• TRY IT:
Every entry that follows should be repeated exactly; drop the images.

** Opening THE DATA block **

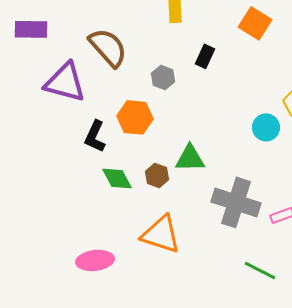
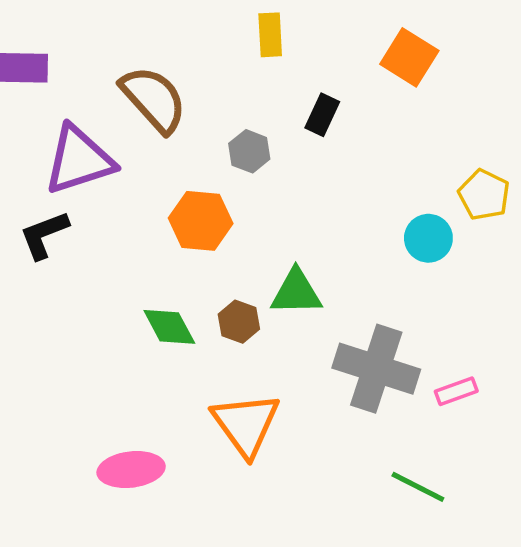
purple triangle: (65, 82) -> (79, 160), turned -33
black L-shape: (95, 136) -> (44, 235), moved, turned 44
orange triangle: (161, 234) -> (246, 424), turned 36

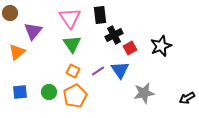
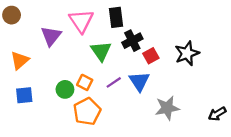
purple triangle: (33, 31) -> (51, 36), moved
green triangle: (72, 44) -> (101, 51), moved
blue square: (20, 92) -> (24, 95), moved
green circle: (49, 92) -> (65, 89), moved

** Closing THE DATA block **

• TASK SOLUTION:
purple triangle: (65, 82) -> (79, 160), turned -33
black L-shape: (95, 136) -> (44, 235), moved, turned 44
orange triangle: (161, 234) -> (246, 424), turned 36

purple triangle: (33, 31) -> (51, 36), moved
green triangle: (72, 44) -> (101, 51), moved
blue square: (20, 92) -> (24, 95), moved
green circle: (49, 92) -> (65, 89), moved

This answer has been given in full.